Records from a data source
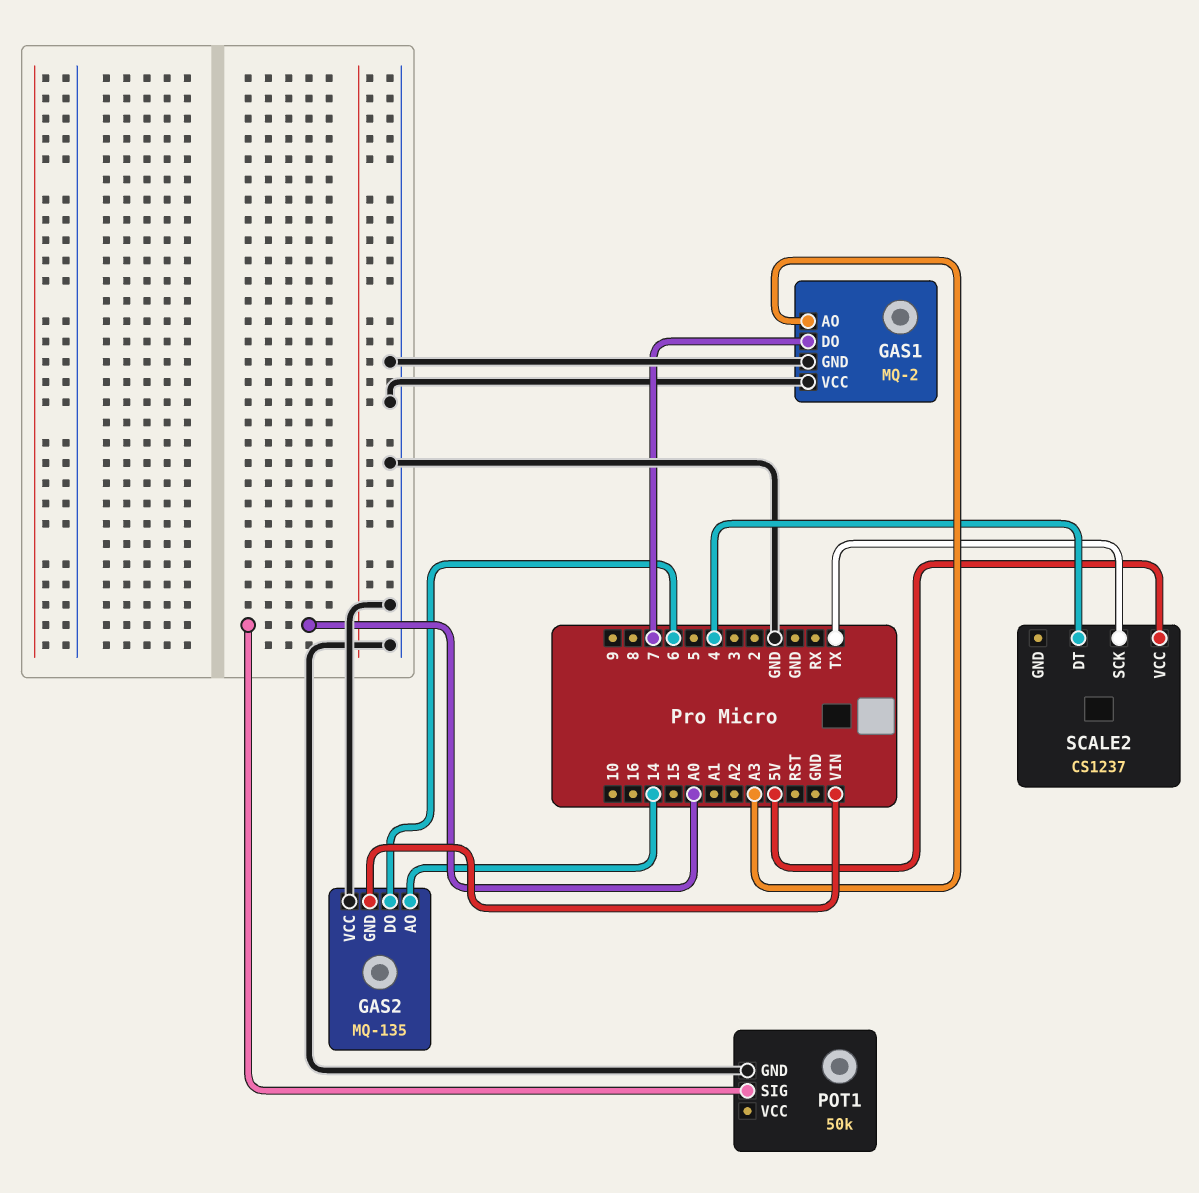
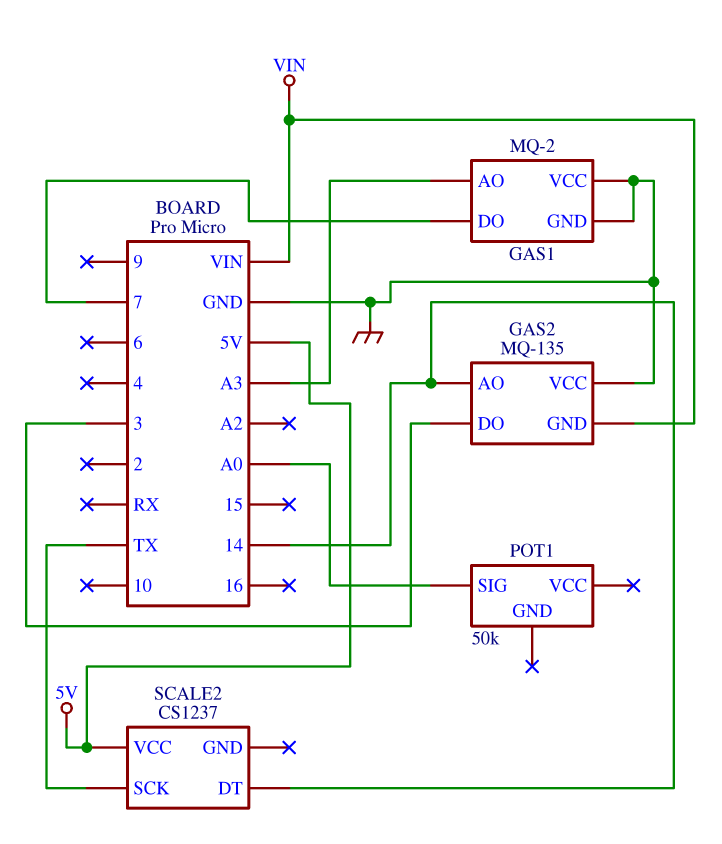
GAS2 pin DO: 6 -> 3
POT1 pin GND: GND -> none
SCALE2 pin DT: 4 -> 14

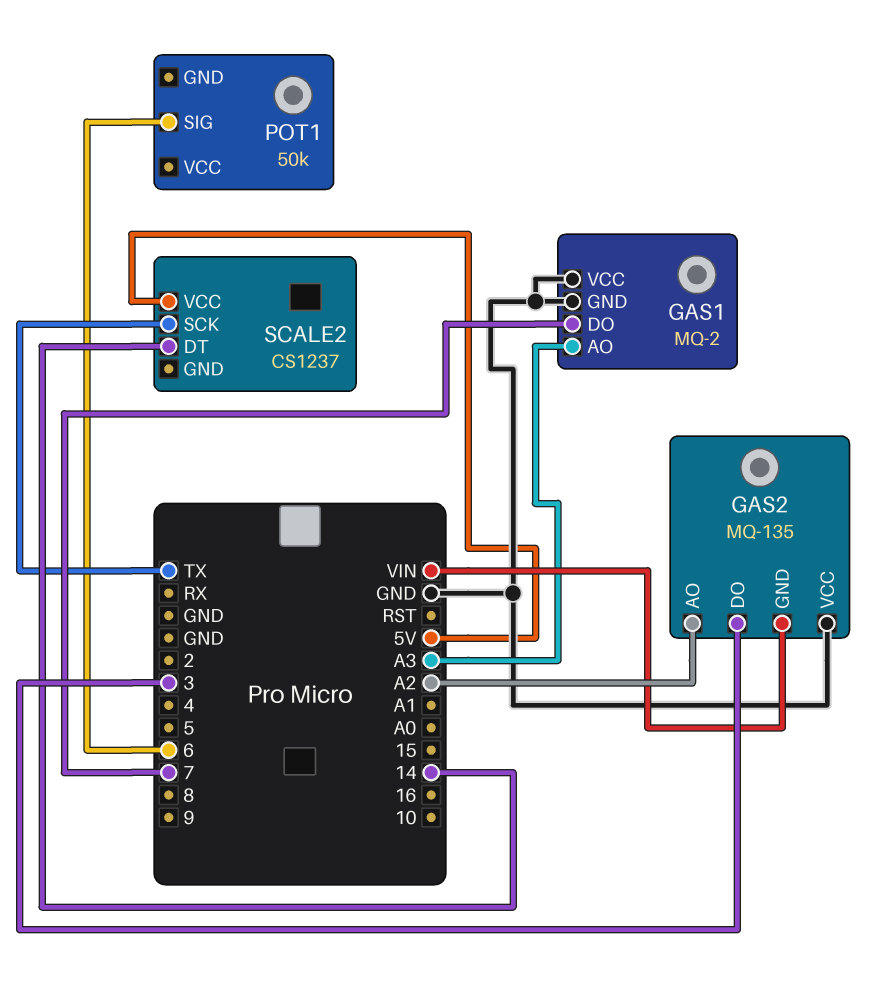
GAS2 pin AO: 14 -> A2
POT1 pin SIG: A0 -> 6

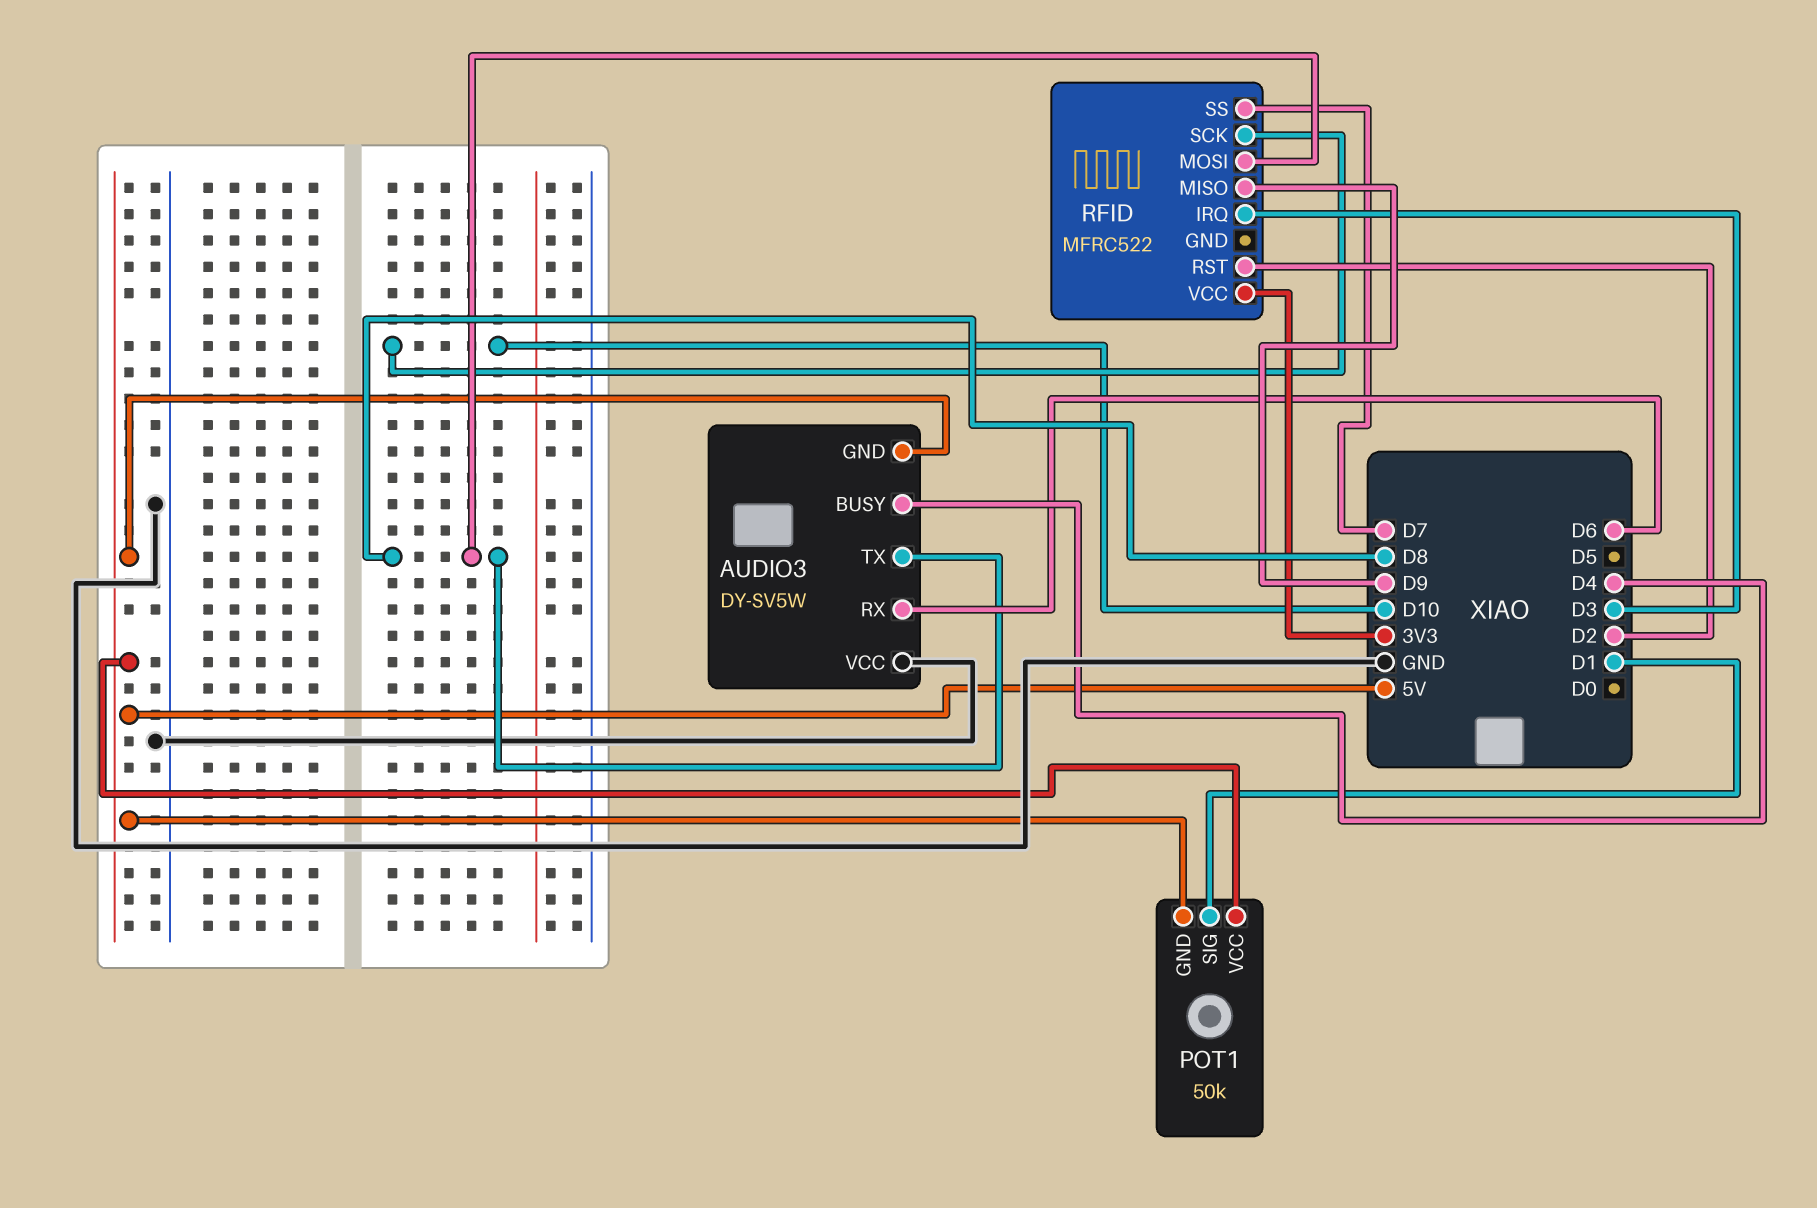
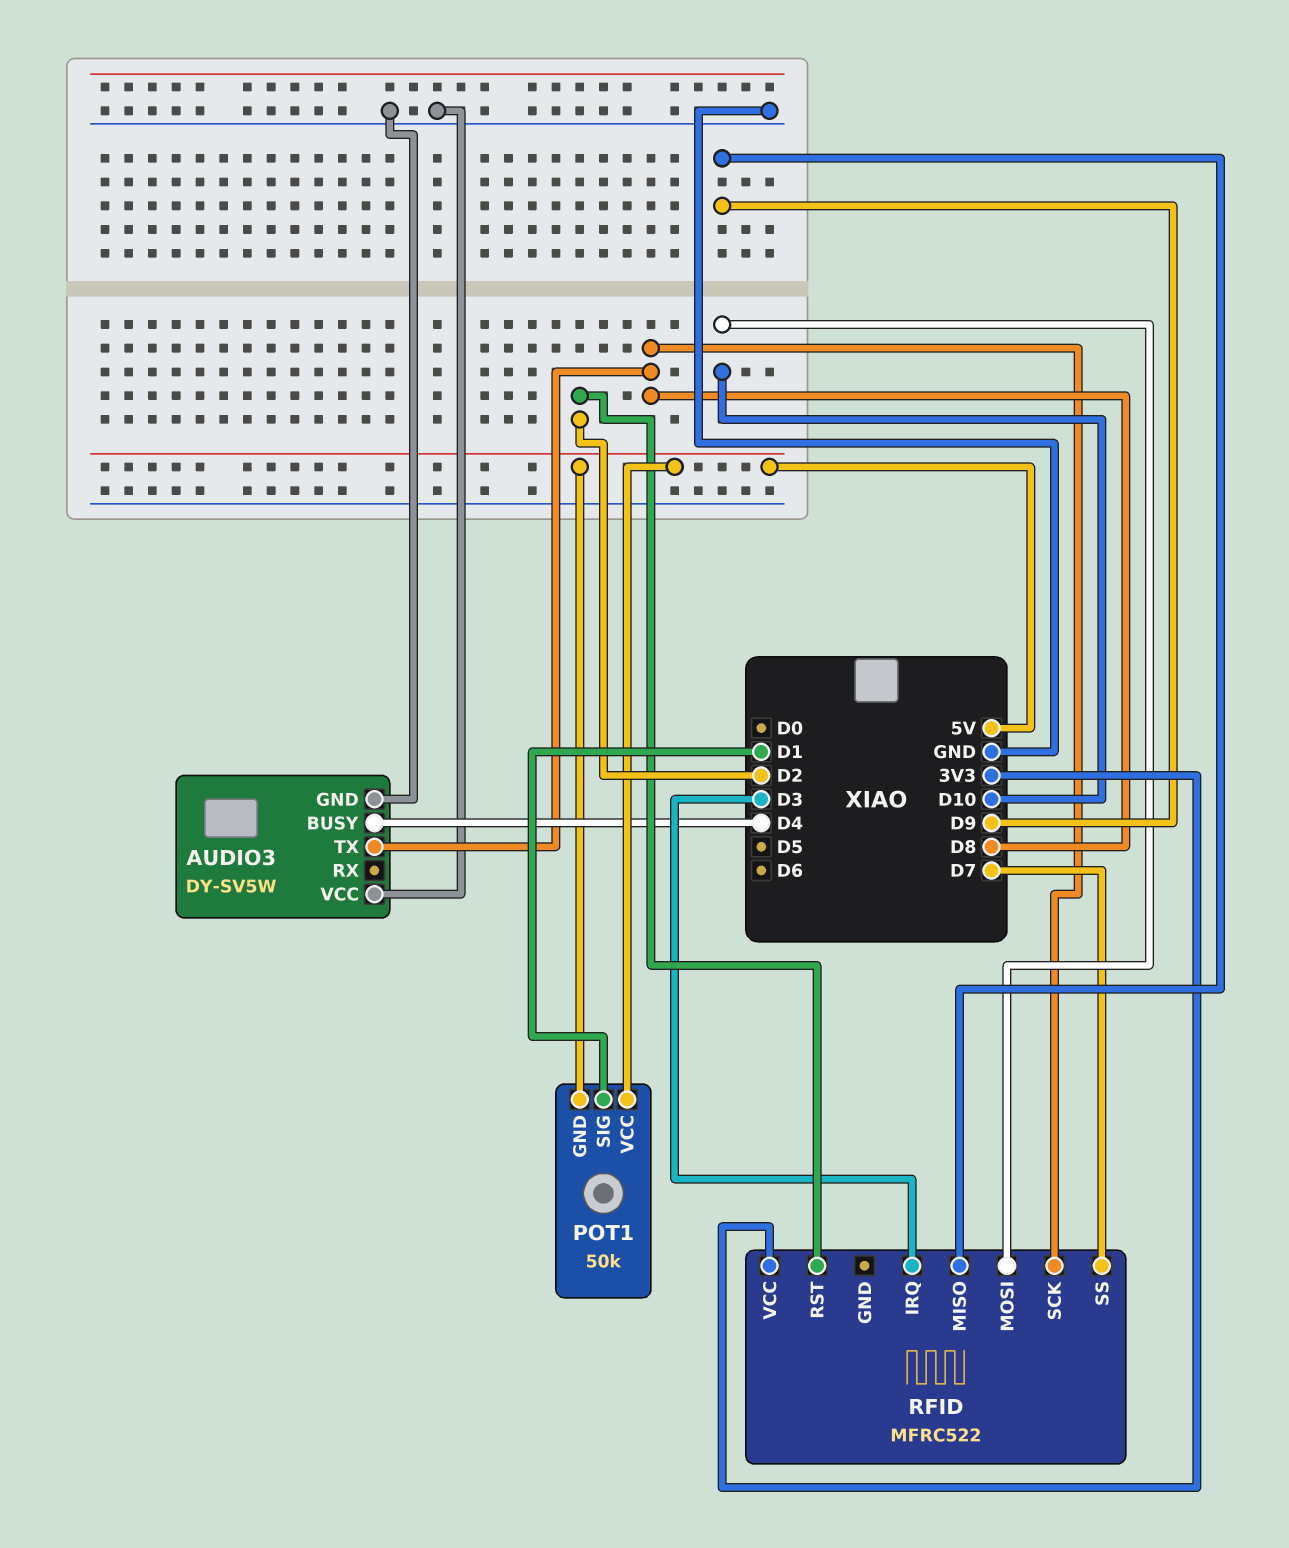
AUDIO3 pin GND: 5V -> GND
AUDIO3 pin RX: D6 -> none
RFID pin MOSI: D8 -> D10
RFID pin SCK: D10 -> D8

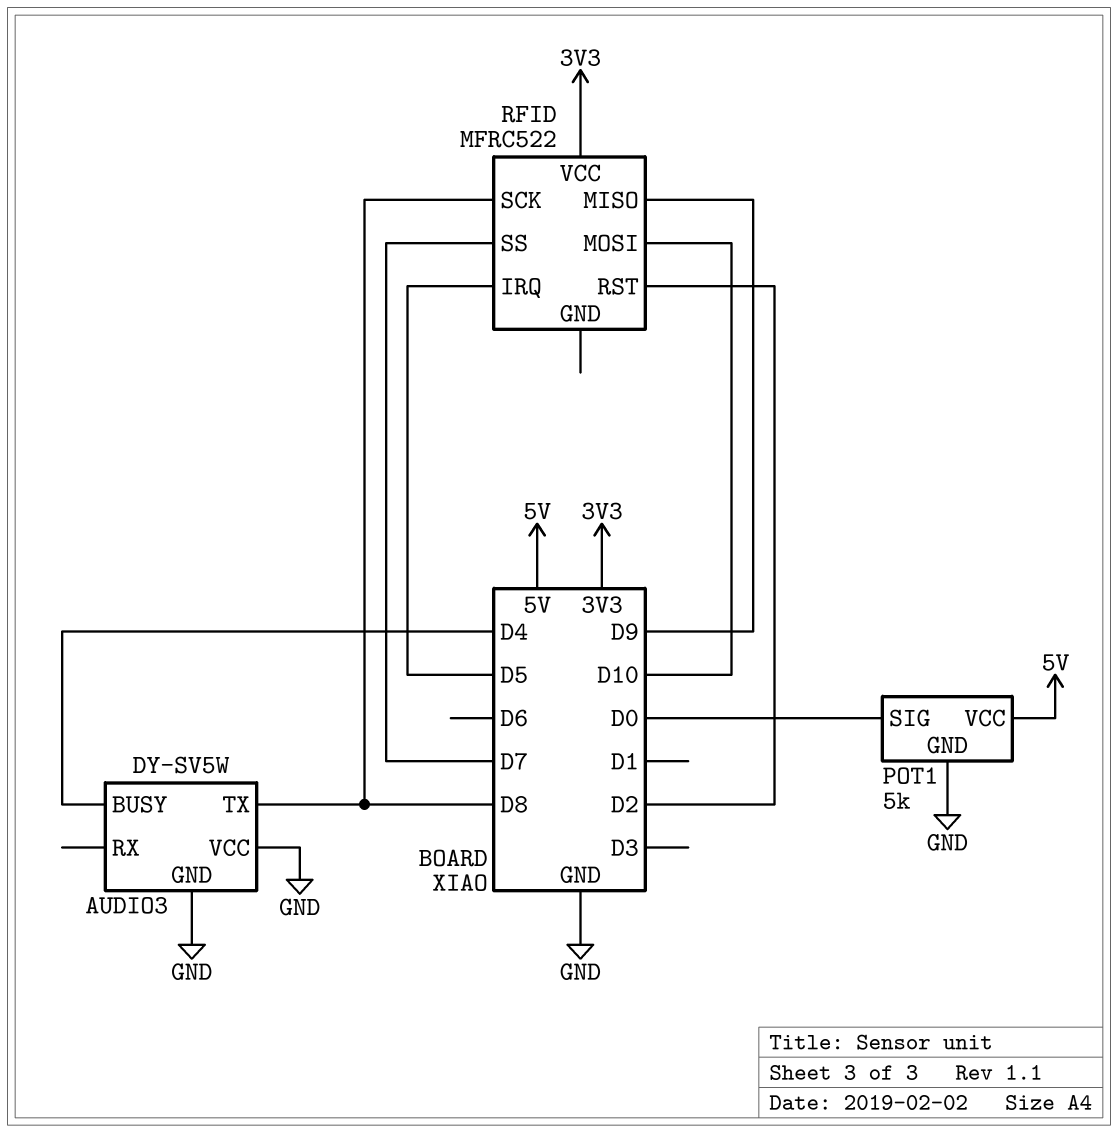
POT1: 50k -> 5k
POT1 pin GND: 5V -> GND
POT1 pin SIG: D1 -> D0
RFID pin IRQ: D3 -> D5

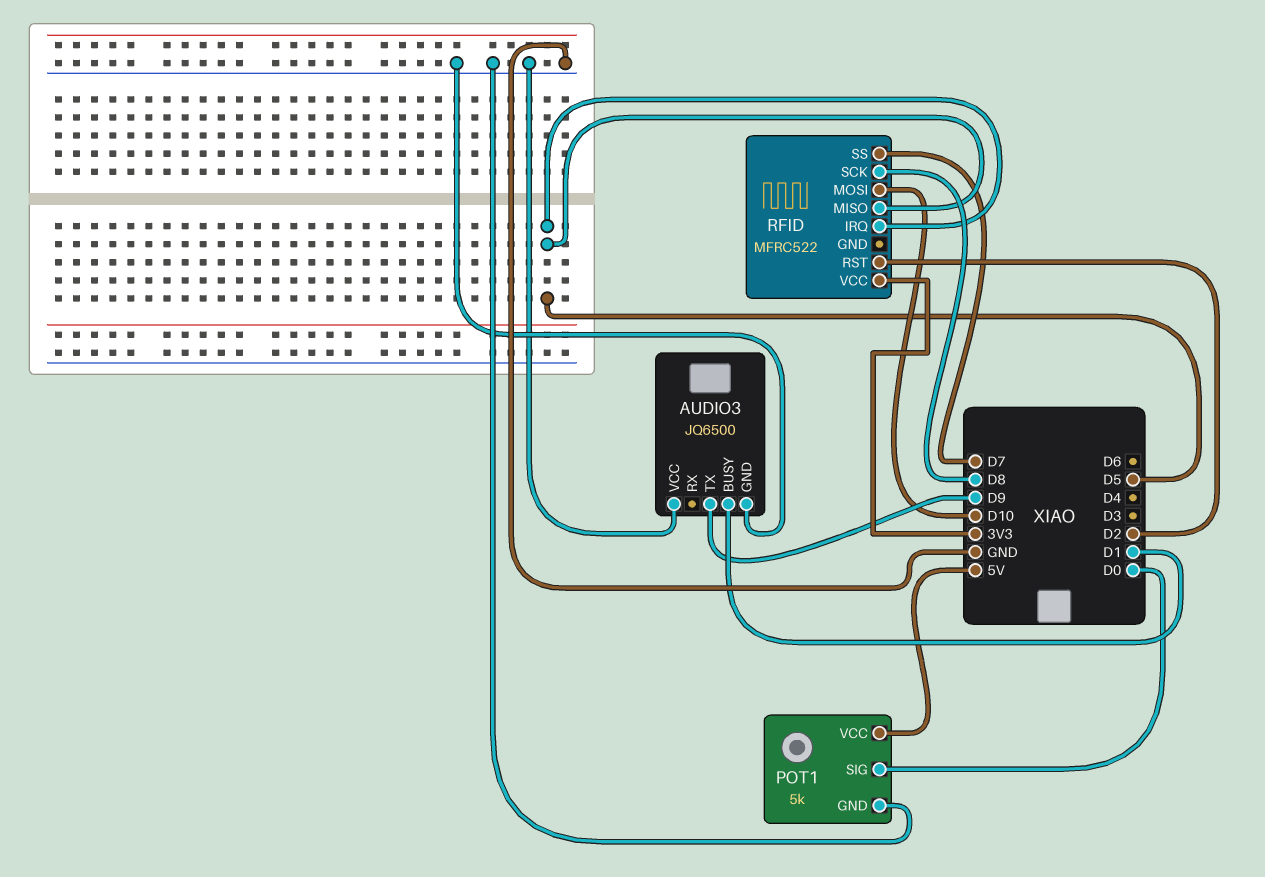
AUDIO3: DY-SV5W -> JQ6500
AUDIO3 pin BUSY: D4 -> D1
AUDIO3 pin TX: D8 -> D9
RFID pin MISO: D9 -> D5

◆ **TASK OBJECTIVE**
Exactly repeat only the lines from the one with "RFID pin IRQ: D3 -> D5" to the closing line above, both included, and omit every picture.

◆ **THE ANSWER**
RFID pin IRQ: D3 -> D5

AUDIO3: DY-SV5W -> JQ6500
AUDIO3 pin BUSY: D4 -> D1
AUDIO3 pin TX: D8 -> D9
RFID pin MISO: D9 -> D5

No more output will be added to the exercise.